───── Data to use

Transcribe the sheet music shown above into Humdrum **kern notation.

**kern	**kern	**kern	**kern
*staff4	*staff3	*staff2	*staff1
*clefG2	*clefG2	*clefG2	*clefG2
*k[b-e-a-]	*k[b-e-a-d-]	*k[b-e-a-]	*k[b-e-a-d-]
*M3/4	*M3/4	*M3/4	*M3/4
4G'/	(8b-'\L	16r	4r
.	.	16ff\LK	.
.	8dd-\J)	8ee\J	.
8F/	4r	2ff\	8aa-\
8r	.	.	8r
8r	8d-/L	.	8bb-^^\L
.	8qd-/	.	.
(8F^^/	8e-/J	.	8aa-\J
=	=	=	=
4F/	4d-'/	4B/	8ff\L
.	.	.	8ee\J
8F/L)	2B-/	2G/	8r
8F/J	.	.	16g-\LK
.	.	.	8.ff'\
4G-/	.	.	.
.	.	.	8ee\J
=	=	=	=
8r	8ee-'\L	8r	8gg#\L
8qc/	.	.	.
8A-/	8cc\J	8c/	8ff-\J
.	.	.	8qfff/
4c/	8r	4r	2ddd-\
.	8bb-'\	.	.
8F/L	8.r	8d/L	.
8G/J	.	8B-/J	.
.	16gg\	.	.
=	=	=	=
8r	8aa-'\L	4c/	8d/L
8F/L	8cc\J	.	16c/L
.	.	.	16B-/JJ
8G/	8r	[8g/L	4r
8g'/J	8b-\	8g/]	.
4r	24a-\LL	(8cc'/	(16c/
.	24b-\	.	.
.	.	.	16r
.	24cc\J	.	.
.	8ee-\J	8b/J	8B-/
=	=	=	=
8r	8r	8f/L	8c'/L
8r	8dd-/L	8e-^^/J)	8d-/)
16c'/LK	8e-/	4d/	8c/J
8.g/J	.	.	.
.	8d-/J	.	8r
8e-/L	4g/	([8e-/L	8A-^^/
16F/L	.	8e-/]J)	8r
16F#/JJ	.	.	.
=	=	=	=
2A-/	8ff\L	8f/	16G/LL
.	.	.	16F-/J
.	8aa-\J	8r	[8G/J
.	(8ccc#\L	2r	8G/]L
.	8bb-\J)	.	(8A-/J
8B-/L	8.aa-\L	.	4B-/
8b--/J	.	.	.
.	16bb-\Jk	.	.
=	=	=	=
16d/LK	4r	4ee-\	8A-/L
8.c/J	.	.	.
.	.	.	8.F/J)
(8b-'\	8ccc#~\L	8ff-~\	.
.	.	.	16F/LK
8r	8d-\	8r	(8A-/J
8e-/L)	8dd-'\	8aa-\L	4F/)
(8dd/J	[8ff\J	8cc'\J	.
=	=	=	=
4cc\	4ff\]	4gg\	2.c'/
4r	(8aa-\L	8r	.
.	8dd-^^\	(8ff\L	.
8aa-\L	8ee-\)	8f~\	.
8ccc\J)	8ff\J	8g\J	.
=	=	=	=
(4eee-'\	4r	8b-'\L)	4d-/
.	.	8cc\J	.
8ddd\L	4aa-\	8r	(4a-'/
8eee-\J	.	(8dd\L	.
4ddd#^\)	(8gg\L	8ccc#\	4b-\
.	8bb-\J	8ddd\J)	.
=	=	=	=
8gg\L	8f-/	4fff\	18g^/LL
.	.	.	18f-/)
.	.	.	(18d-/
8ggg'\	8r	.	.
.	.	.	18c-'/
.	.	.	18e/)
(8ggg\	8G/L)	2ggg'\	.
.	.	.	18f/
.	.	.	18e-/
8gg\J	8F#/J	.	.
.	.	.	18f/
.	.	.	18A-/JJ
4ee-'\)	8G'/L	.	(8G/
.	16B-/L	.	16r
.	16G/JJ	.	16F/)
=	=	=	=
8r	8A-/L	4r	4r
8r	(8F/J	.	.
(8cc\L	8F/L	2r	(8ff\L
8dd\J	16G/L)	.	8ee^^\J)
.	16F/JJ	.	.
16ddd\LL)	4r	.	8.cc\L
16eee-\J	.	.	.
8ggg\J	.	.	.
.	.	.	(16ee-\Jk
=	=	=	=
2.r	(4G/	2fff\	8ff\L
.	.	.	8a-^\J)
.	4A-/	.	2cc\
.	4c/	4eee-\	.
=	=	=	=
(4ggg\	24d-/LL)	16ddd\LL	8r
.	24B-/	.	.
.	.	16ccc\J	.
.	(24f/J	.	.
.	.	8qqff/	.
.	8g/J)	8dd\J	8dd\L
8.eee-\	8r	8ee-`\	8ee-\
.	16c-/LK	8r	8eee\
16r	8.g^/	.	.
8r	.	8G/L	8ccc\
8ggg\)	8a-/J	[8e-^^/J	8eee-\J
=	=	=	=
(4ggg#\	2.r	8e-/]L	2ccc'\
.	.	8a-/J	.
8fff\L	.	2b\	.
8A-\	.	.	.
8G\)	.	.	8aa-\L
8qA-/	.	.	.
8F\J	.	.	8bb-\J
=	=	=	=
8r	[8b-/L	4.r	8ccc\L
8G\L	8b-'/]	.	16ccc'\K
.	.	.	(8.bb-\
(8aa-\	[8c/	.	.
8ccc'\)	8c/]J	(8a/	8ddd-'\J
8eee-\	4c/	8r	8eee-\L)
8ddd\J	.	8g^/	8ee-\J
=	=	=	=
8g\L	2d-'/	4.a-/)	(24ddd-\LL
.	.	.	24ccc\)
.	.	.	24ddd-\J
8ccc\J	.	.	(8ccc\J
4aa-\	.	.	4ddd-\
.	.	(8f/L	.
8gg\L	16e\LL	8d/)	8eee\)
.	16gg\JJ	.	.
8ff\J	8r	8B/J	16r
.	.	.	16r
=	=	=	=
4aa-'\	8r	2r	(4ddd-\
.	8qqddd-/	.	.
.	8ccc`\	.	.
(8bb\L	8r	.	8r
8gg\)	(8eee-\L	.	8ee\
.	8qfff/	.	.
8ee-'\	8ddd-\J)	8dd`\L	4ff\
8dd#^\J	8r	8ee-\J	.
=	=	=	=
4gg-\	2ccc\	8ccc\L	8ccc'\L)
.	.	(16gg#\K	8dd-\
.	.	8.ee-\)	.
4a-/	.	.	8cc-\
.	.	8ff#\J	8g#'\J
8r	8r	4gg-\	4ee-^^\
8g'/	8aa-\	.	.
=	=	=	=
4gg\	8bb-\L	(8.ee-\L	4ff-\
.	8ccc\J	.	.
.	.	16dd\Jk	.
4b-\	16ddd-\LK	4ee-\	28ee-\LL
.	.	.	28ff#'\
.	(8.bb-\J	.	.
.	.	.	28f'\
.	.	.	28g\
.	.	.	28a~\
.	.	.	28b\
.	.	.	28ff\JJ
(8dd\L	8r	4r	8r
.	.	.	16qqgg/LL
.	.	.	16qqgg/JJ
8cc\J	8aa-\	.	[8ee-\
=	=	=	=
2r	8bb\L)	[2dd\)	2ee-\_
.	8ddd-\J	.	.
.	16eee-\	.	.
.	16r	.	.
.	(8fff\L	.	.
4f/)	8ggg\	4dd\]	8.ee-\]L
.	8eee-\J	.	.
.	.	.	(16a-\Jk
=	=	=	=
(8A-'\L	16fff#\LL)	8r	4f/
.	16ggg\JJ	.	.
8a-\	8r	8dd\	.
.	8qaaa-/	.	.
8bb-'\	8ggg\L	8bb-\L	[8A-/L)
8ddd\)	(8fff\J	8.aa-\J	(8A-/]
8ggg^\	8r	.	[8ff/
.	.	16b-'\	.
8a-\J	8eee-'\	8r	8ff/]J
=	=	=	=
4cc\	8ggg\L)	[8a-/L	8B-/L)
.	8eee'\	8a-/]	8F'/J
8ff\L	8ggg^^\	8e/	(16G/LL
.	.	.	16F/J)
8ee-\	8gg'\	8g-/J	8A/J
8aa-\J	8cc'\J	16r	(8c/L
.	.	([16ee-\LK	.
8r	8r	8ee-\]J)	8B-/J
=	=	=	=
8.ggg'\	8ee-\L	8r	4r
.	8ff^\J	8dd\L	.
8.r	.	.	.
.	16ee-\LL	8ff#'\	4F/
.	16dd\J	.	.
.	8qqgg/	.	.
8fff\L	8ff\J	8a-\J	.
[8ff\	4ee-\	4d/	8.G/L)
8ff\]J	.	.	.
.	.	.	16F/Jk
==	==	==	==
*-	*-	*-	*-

──────────

Task details - Count the lines in the entries above that contain the string "kern". Reply with the number only.

Reply - 2